--- PROBLEM TO SOLVE ---
When you reach the line with "Find all objects" in the data below, begin printing lines exactly, and stop once the line with "Name all visible" has been printed.

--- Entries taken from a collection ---
#####
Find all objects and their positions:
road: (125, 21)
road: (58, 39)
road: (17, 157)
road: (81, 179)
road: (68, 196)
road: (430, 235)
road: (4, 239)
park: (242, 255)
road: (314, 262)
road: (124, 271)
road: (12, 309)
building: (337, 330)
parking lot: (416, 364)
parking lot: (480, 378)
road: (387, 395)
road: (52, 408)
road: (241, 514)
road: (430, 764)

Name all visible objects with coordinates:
#####
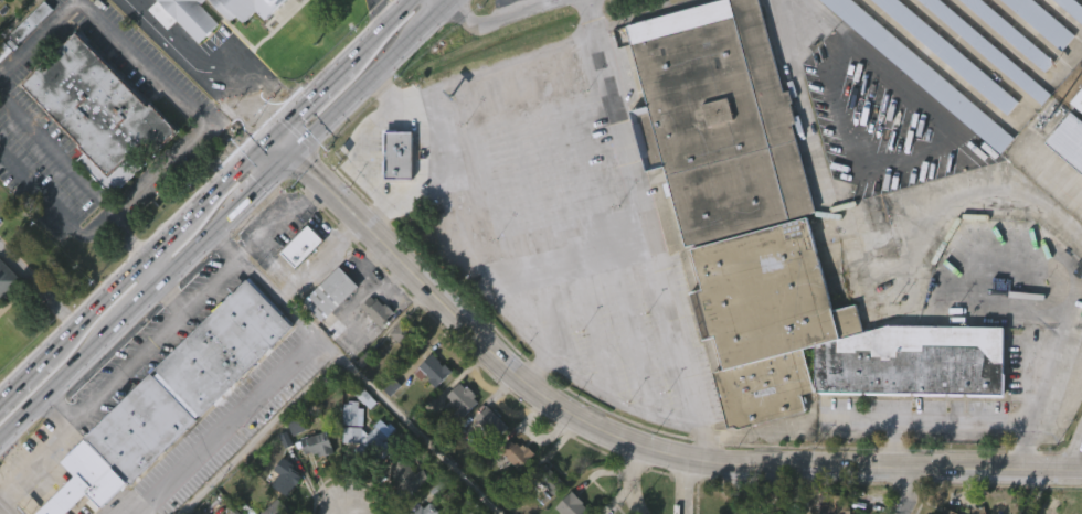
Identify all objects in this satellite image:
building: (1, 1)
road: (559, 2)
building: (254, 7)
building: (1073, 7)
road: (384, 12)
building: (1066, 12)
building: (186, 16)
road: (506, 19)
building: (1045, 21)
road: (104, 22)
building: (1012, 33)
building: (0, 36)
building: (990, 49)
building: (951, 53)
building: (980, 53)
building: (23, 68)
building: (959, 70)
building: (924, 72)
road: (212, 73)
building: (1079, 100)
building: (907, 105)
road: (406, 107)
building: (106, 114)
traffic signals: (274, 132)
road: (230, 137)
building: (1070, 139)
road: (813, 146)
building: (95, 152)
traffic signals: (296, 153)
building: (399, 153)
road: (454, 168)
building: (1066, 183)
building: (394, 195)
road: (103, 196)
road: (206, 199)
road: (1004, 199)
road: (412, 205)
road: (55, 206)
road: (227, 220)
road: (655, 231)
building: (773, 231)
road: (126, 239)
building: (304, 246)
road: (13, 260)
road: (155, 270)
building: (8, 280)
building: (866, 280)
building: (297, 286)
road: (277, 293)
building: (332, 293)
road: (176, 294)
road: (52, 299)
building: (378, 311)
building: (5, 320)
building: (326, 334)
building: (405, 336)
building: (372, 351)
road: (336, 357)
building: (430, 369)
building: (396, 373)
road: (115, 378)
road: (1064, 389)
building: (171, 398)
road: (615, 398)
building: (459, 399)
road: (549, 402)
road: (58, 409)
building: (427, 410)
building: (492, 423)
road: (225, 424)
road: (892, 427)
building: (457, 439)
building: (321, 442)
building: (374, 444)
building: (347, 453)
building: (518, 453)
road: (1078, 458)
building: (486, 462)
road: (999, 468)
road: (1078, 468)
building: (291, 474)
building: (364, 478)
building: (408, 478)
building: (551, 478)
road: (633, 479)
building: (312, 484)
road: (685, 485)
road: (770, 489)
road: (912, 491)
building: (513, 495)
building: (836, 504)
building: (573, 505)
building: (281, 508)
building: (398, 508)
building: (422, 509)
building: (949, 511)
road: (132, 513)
#####
--- SOLUTION TO THE PROBLEM ---
Find all objects and their positions:
road: (125, 21)
road: (58, 39)
road: (17, 157)
road: (81, 179)
road: (68, 196)
road: (430, 235)
road: (4, 239)
park: (242, 255)
road: (314, 262)
road: (124, 271)
road: (12, 309)
building: (337, 330)
parking lot: (416, 364)
parking lot: (480, 378)
road: (387, 395)
road: (52, 408)
road: (241, 514)
road: (430, 764)

Name all visible objects with coordinates:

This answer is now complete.